## TASK INSTRUCTIONS
Please return each entry exactly as it appears, but not the pictures.

Before-and-after change records:
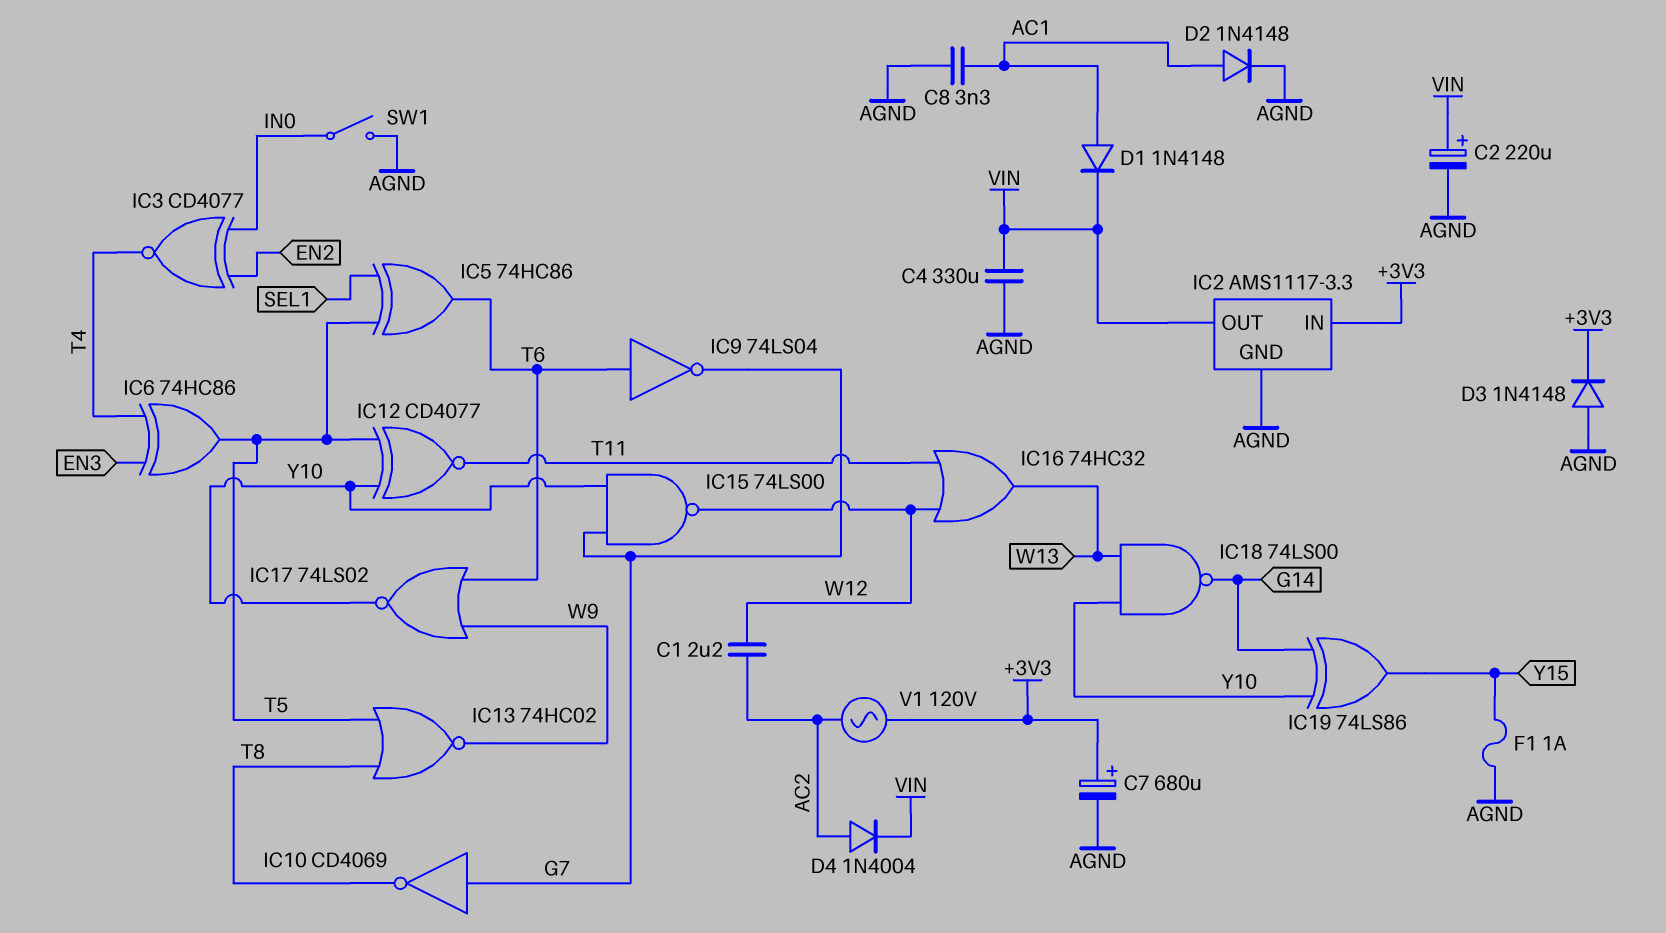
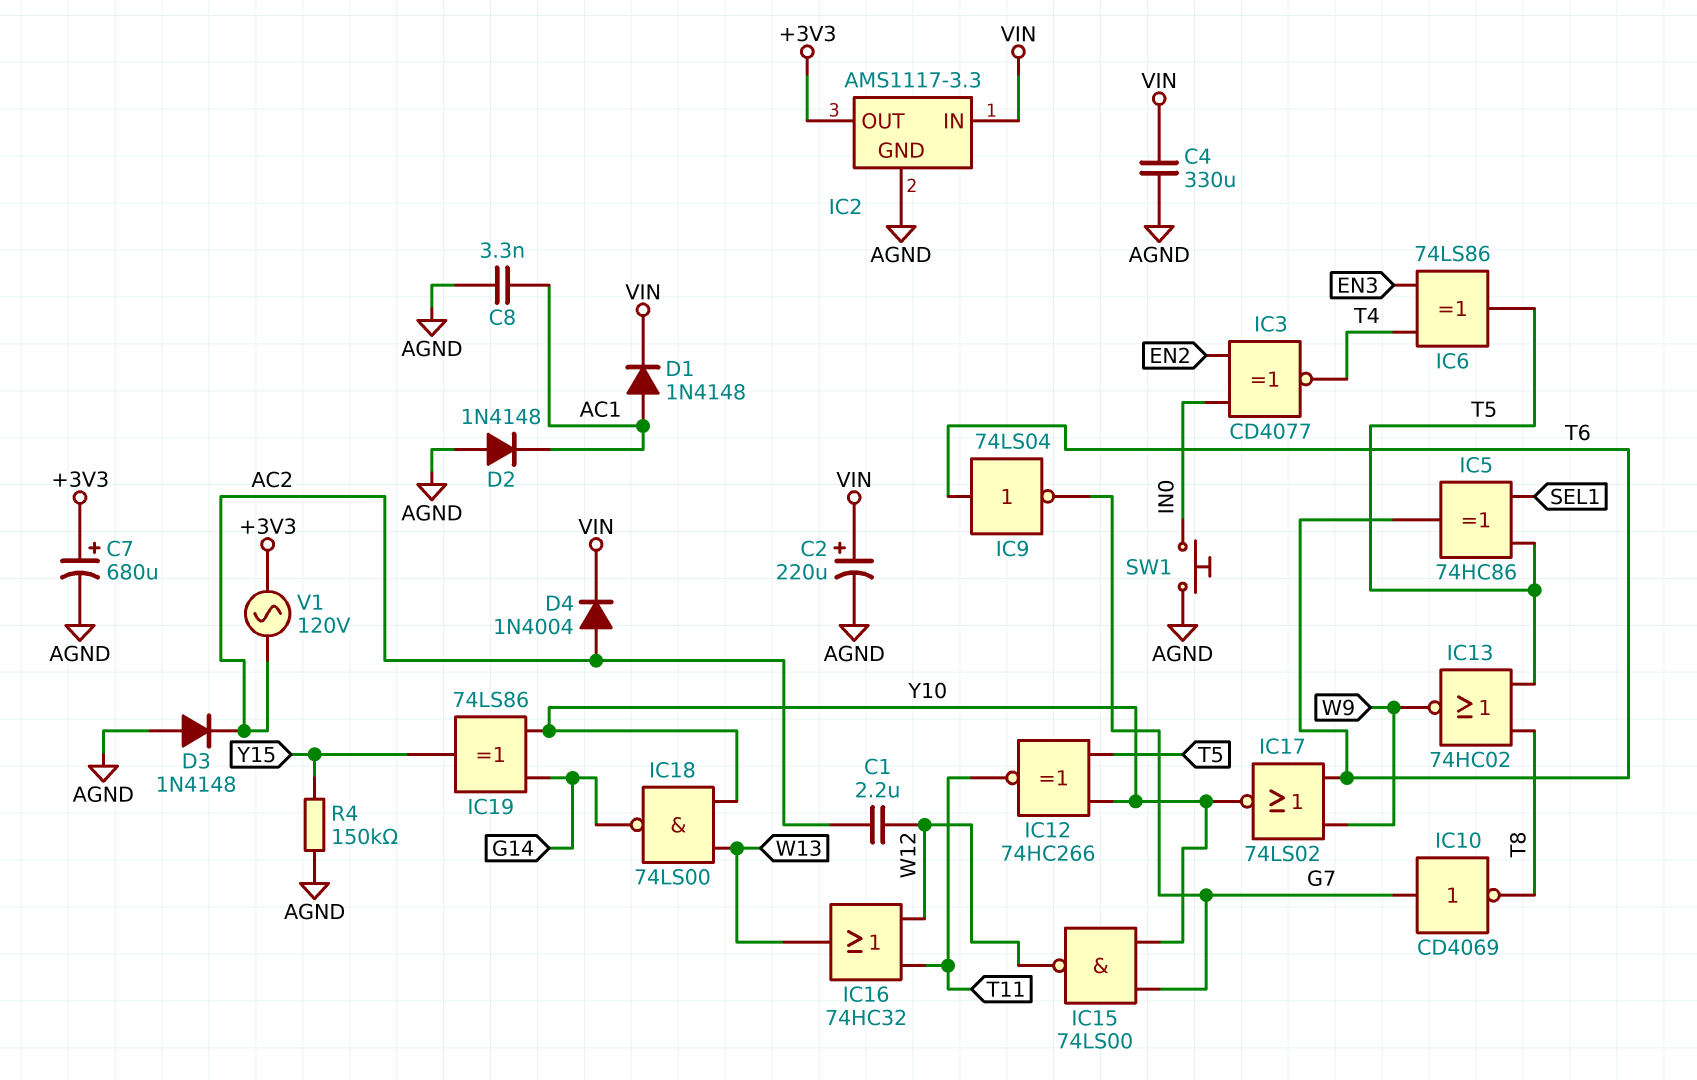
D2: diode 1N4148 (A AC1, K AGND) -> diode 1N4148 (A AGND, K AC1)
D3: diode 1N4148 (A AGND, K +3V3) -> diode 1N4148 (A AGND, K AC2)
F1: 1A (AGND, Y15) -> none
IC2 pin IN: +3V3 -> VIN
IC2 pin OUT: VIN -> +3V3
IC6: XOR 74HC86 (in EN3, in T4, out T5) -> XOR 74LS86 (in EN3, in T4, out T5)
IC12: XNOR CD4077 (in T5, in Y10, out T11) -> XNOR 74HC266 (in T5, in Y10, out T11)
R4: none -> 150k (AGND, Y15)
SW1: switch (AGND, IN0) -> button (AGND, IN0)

## SOLUTION TO THIS TASK
D2: diode 1N4148 (A AC1, K AGND) -> diode 1N4148 (A AGND, K AC1)
D3: diode 1N4148 (A AGND, K +3V3) -> diode 1N4148 (A AGND, K AC2)
F1: 1A (AGND, Y15) -> none
IC2 pin IN: +3V3 -> VIN
IC2 pin OUT: VIN -> +3V3
IC6: XOR 74HC86 (in EN3, in T4, out T5) -> XOR 74LS86 (in EN3, in T4, out T5)
IC12: XNOR CD4077 (in T5, in Y10, out T11) -> XNOR 74HC266 (in T5, in Y10, out T11)
R4: none -> 150k (AGND, Y15)
SW1: switch (AGND, IN0) -> button (AGND, IN0)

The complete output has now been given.